═════ Records supplied ═════

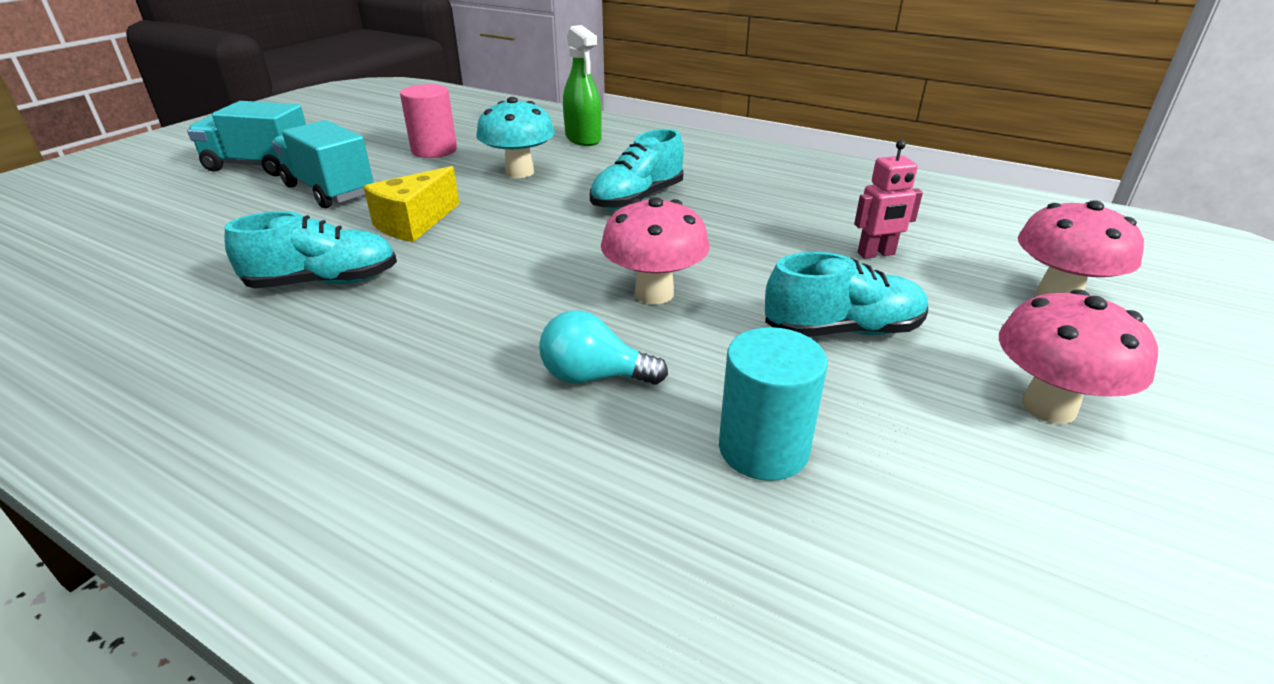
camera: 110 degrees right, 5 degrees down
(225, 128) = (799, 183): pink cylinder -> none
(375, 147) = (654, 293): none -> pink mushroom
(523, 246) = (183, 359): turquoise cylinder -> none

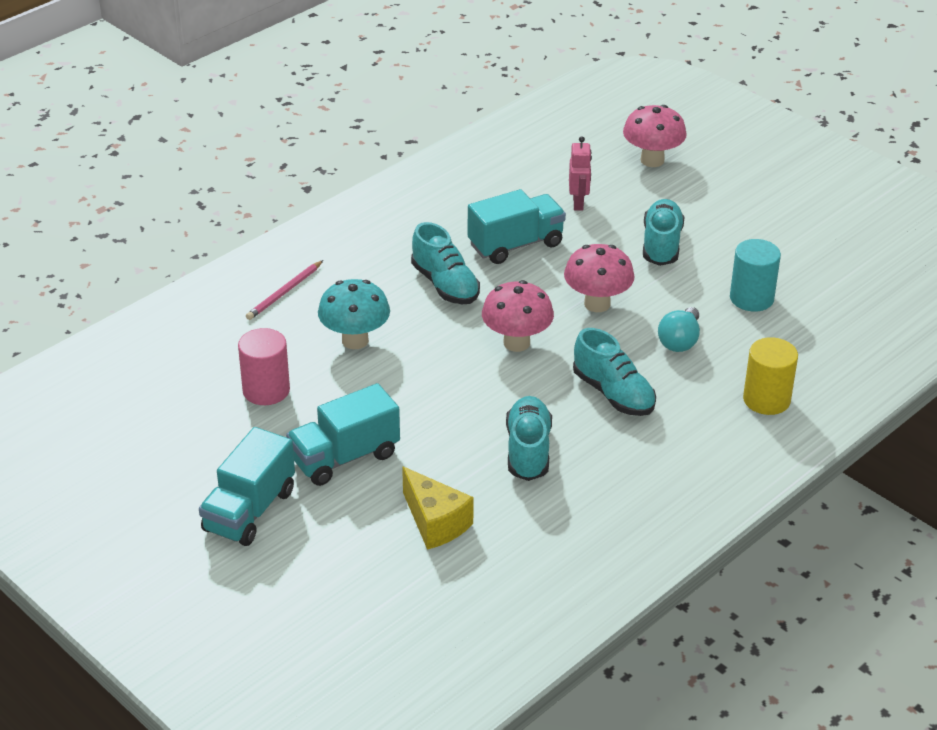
camera: 75 degrees left, 5 degrees up
(414, 223) = (442, 405): yellow cheese -> yellow cheese (435, 522)
(444, 505) = (766, 399): none -> yellow cylinder
(446, 330) = (613, 393): none -> turquoise shoe
(583, 139) = (284, 292): green spray bottle -> pink pencil
(745, 226) = (515, 245): none -> turquoise truck
(1048, 407) = (744, 206): pink mushroom -> pink mushroom (516, 343)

═════

What to work on
Once the images are set aside, retype all of the material above exactly.

Your response
camera: 110 degrees right, 5 degrees down
(225, 128) = (799, 183): pink cylinder -> none
(375, 147) = (654, 293): none -> pink mushroom
(523, 246) = (183, 359): turquoise cylinder -> none

camera: 75 degrees left, 5 degrees up
(414, 223) = (442, 405): yellow cheese -> yellow cheese (435, 522)
(444, 505) = (766, 399): none -> yellow cylinder
(446, 330) = (613, 393): none -> turquoise shoe
(583, 139) = (284, 292): green spray bottle -> pink pencil
(745, 226) = (515, 245): none -> turquoise truck
(1048, 407) = (744, 206): pink mushroom -> pink mushroom (516, 343)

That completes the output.